* [What is needed]:
Please copy the part of the listing that opens with the line containing "Manila: none -> 14:38" and closes with the line containing "Detroit: 11:24 -> 11:27", both lines included, reproducing each line verbatim.

* [Records]:
□ □ □
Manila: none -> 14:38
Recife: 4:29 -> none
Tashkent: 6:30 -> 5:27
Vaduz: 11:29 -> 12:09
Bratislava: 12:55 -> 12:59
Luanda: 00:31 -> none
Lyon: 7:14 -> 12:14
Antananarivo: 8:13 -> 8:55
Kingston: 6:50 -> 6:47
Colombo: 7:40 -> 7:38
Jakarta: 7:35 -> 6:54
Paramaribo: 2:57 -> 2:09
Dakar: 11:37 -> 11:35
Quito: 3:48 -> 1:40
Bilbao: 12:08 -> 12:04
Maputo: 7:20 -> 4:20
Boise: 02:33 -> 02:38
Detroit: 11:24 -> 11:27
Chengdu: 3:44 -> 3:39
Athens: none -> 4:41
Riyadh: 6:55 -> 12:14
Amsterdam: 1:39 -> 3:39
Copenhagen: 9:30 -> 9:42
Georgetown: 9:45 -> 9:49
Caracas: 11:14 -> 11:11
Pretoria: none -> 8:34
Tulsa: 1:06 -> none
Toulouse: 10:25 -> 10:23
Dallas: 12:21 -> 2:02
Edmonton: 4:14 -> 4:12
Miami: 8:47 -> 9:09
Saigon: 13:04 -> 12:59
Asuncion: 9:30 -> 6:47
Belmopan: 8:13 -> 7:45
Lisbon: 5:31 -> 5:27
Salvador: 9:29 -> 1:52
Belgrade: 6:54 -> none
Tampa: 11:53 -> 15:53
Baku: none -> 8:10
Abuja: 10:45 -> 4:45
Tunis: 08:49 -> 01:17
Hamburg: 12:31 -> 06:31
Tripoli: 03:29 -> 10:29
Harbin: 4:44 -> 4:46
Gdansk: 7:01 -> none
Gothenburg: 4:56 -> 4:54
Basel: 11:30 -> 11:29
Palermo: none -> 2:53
□ □ □
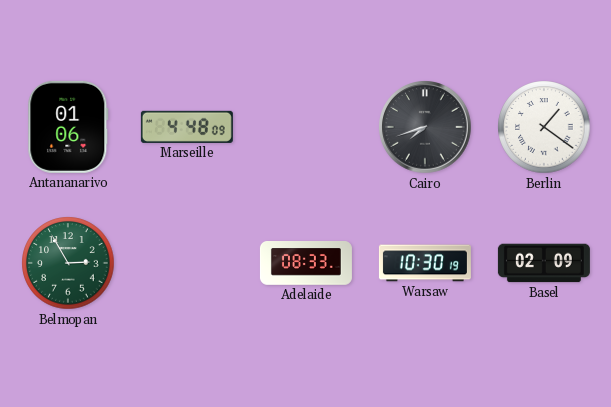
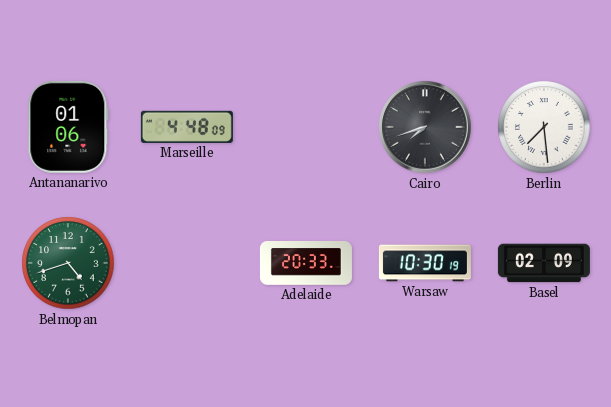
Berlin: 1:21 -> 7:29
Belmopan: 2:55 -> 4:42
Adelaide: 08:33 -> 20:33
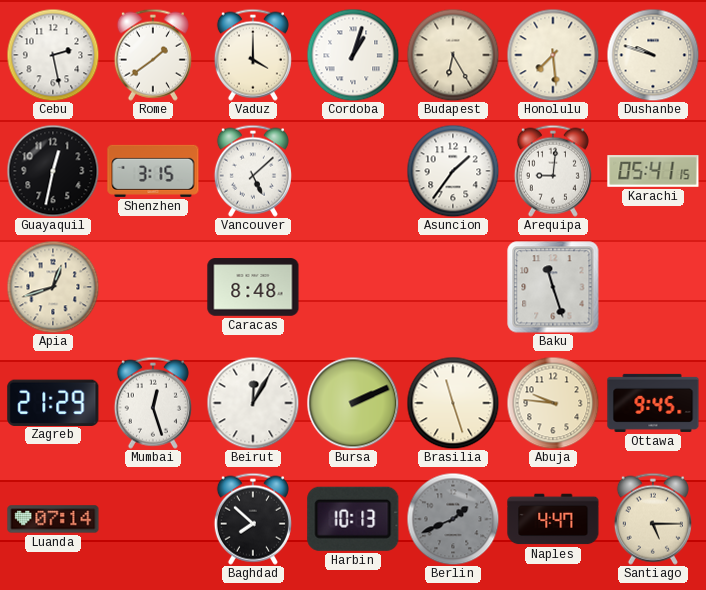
□ □ □
* [Answer for the task]:
Manila: none -> 14:38
Recife: 4:29 -> none
Tashkent: 6:30 -> 5:27
Vaduz: 11:29 -> 12:09
Bratislava: 12:55 -> 12:59
Luanda: 00:31 -> none
Lyon: 7:14 -> 12:14
Antananarivo: 8:13 -> 8:55
Kingston: 6:50 -> 6:47
Colombo: 7:40 -> 7:38
Jakarta: 7:35 -> 6:54
Paramaribo: 2:57 -> 2:09
Dakar: 11:37 -> 11:35
Quito: 3:48 -> 1:40
Bilbao: 12:08 -> 12:04
Maputo: 7:20 -> 4:20
Boise: 02:33 -> 02:38
Detroit: 11:24 -> 11:27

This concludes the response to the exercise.